## Given records
Content starts

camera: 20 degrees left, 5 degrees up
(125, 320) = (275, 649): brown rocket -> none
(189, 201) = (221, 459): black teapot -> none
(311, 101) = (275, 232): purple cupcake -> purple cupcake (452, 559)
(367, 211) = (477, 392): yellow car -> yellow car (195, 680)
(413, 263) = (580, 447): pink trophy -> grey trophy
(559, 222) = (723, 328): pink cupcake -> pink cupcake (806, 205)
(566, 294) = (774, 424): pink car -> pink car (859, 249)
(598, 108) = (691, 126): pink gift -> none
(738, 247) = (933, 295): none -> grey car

Content ends

## Exercise directions
Transcribe each line above exactly; skip none.

## Problem solution
camera: 20 degrees left, 5 degrees up
(125, 320) = (275, 649): brown rocket -> none
(189, 201) = (221, 459): black teapot -> none
(311, 101) = (275, 232): purple cupcake -> purple cupcake (452, 559)
(367, 211) = (477, 392): yellow car -> yellow car (195, 680)
(413, 263) = (580, 447): pink trophy -> grey trophy
(559, 222) = (723, 328): pink cupcake -> pink cupcake (806, 205)
(566, 294) = (774, 424): pink car -> pink car (859, 249)
(598, 108) = (691, 126): pink gift -> none
(738, 247) = (933, 295): none -> grey car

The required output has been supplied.